• Dataset extract
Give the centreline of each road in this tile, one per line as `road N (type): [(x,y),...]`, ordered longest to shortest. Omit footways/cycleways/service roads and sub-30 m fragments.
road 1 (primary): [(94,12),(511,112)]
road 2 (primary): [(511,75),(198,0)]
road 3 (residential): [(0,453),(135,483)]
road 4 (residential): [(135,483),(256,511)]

• What you need to do
Copy every one of the records above verbatim, keeping each line unchanged.

• Output below
Give the centreline of each road in this tile, one per line as `road N (type): [(x,y),...]`, ordered longest to shortest. Omit footways/cycleways/service roads and sub-30 m fragments.
road 1 (primary): [(94,12),(511,112)]
road 2 (primary): [(511,75),(198,0)]
road 3 (residential): [(0,453),(135,483)]
road 4 (residential): [(135,483),(256,511)]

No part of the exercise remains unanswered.